## Aim of the exercise
Skip the pictures and restate, word for word, the lines from the one containing "red pear: 2 -> 3" to the end of the data below.

## Provided information
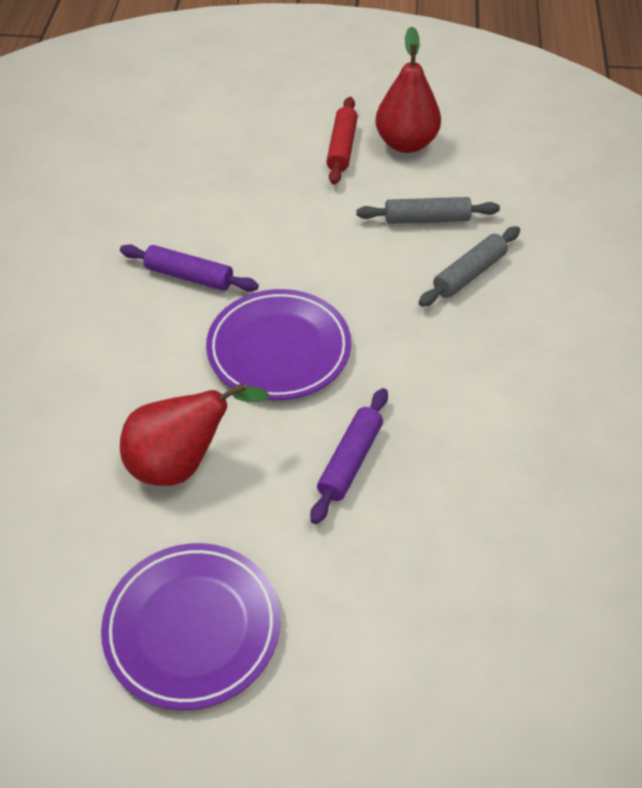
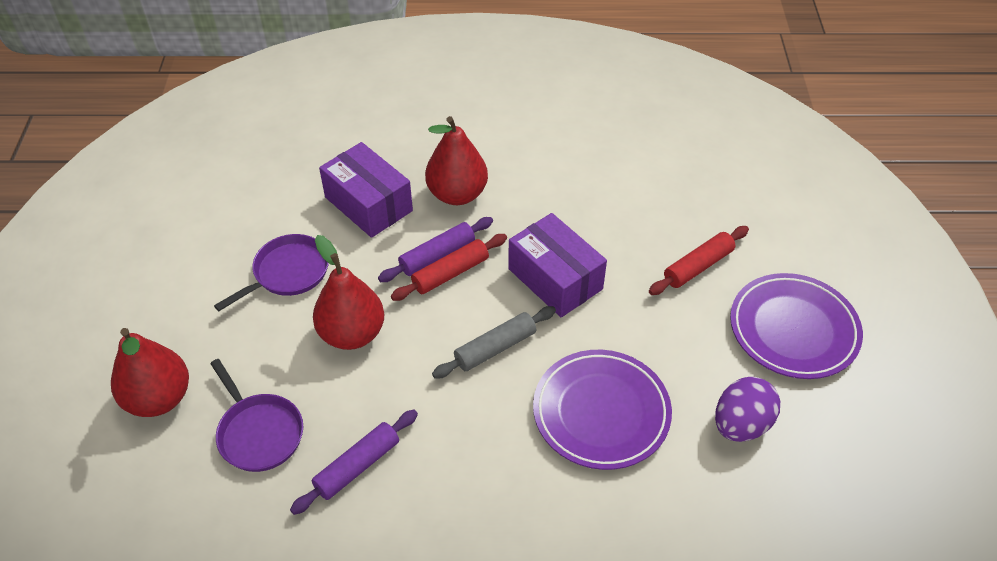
grey rolling pin: 2 -> 1
purple box: 0 -> 2
purple egg: 0 -> 1
purple pan: 0 -> 2
red pear: 2 -> 3
red rolling pin: 1 -> 2

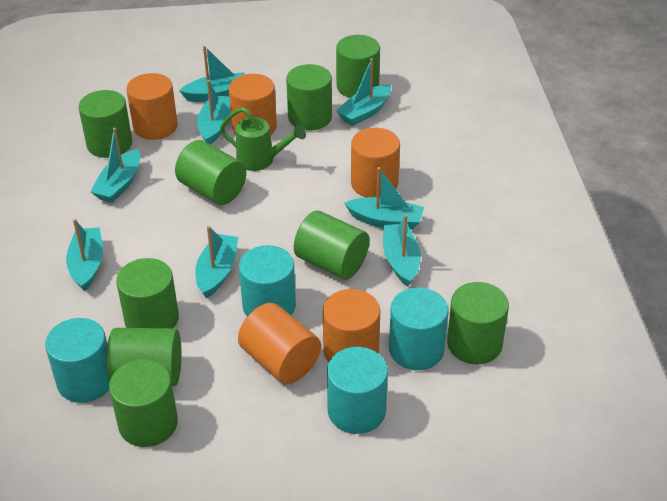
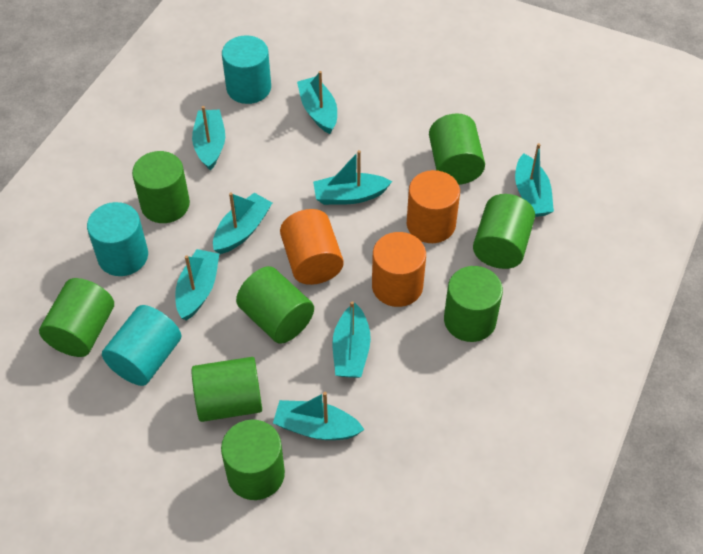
green cylinder: 9 -> 8
green watering can: 1 -> 0
orange cylinder: 5 -> 3
turquoise cylinder: 4 -> 3

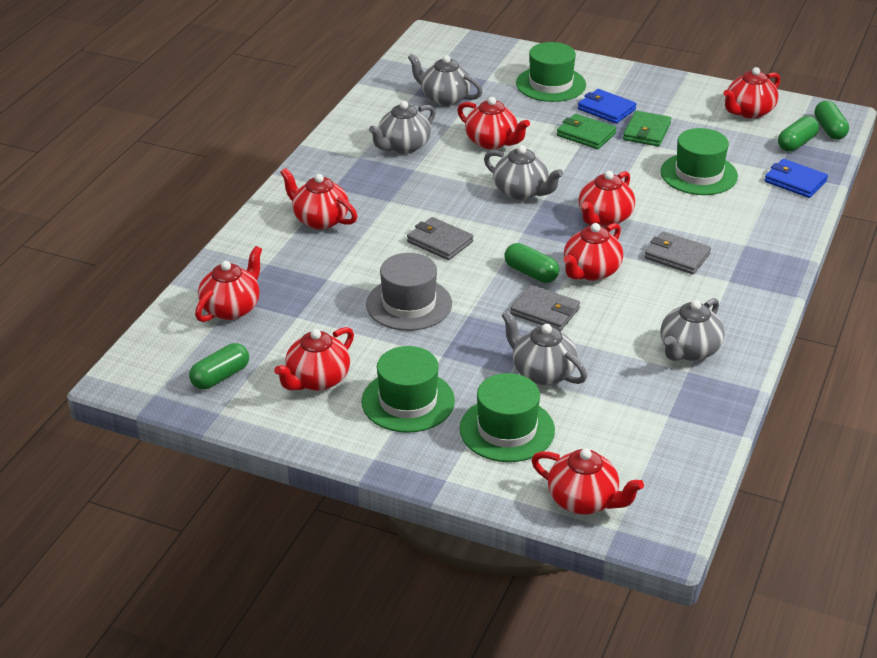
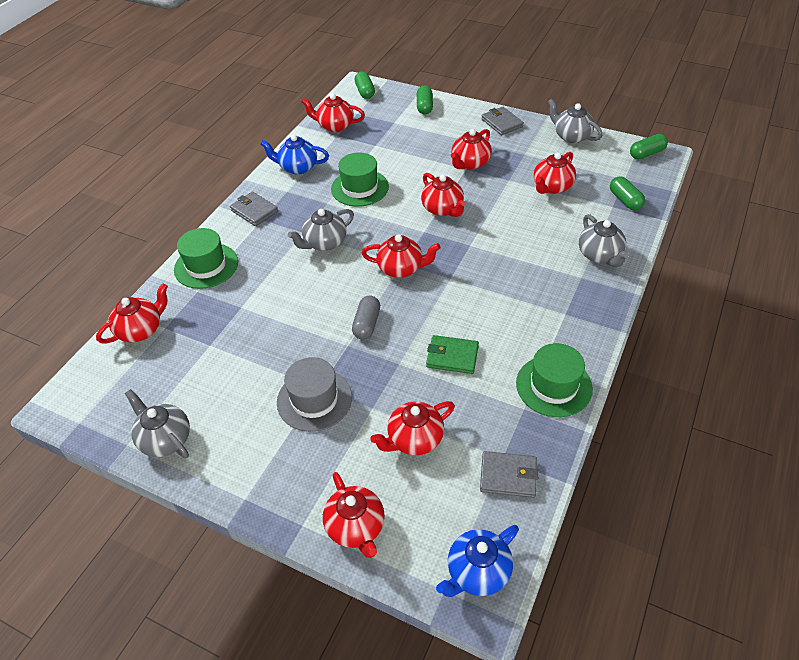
blue teapot: 0 -> 2
blue wallet: 2 -> 0
green hat: 4 -> 3
green wallet: 2 -> 1
grey capsule: 0 -> 1
grey teapot: 5 -> 4

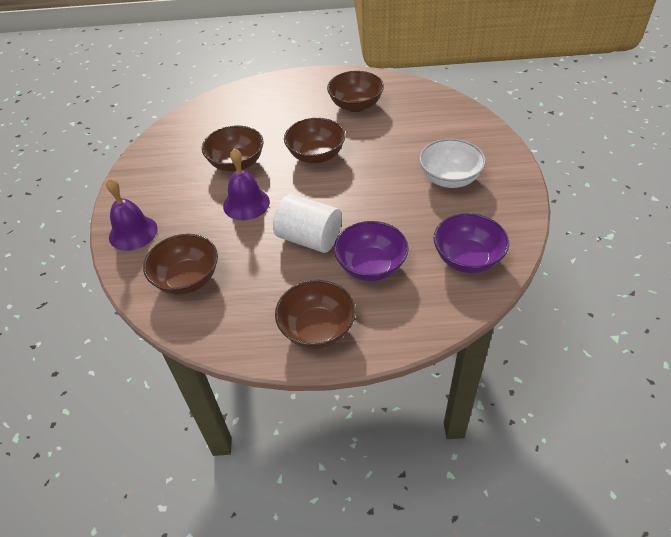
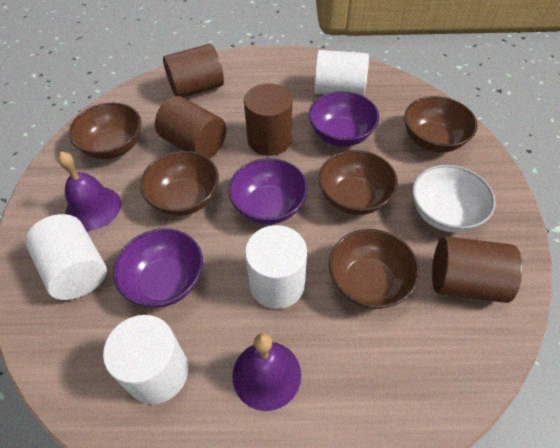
brown cylinder: 0 -> 4
purple bowl: 2 -> 3
white cylinder: 1 -> 4

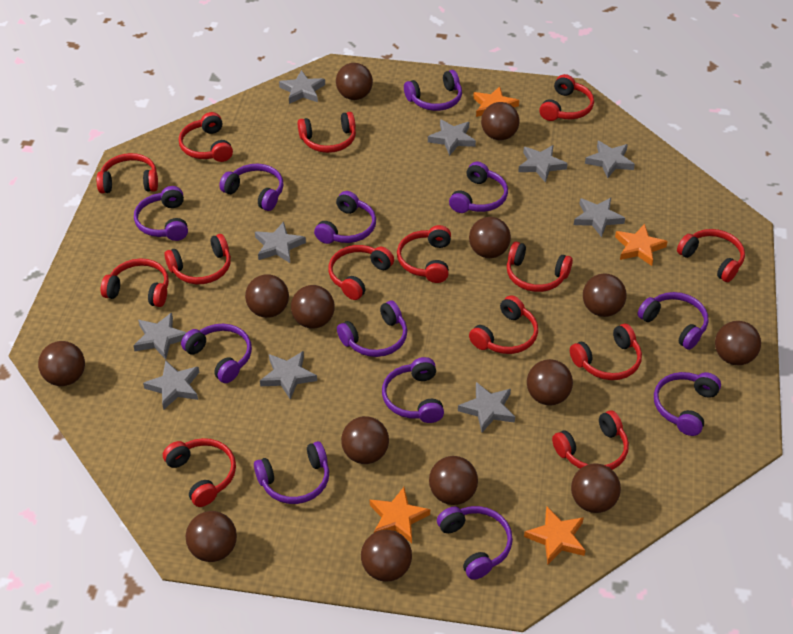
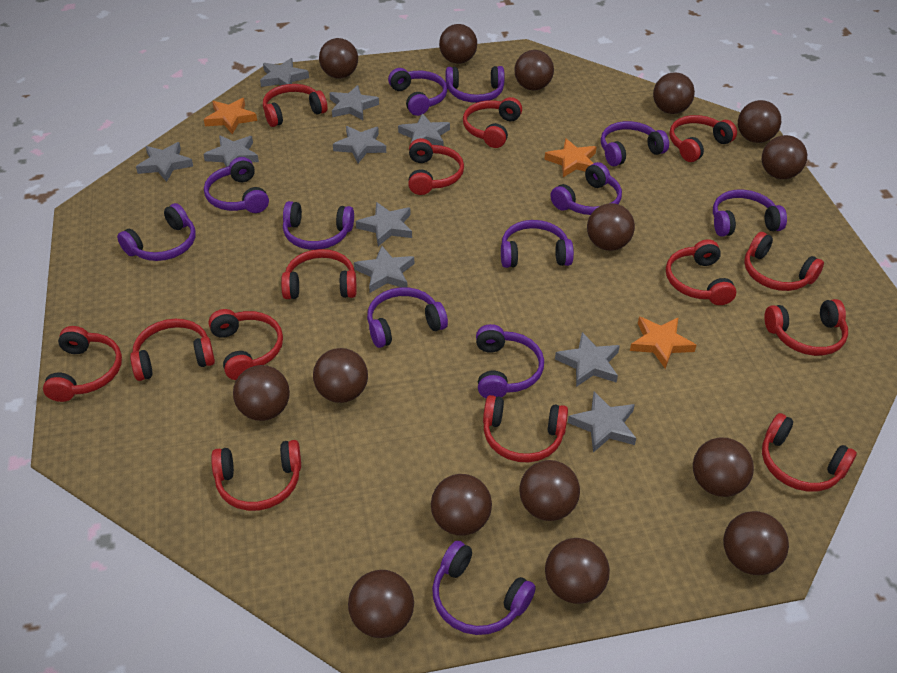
brown ball: 14 -> 15
orange star: 4 -> 3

## Written reply
red pear: 2 -> 3
red rolling pin: 1 -> 2

green cylinder: 9 -> 8
green watering can: 1 -> 0
orange cylinder: 5 -> 3
turquoise cylinder: 4 -> 3

blue teapot: 0 -> 2
blue wallet: 2 -> 0
green hat: 4 -> 3
green wallet: 2 -> 1
grey capsule: 0 -> 1
grey teapot: 5 -> 4

brown cylinder: 0 -> 4
purple bowl: 2 -> 3
white cylinder: 1 -> 4

brown ball: 14 -> 15
orange star: 4 -> 3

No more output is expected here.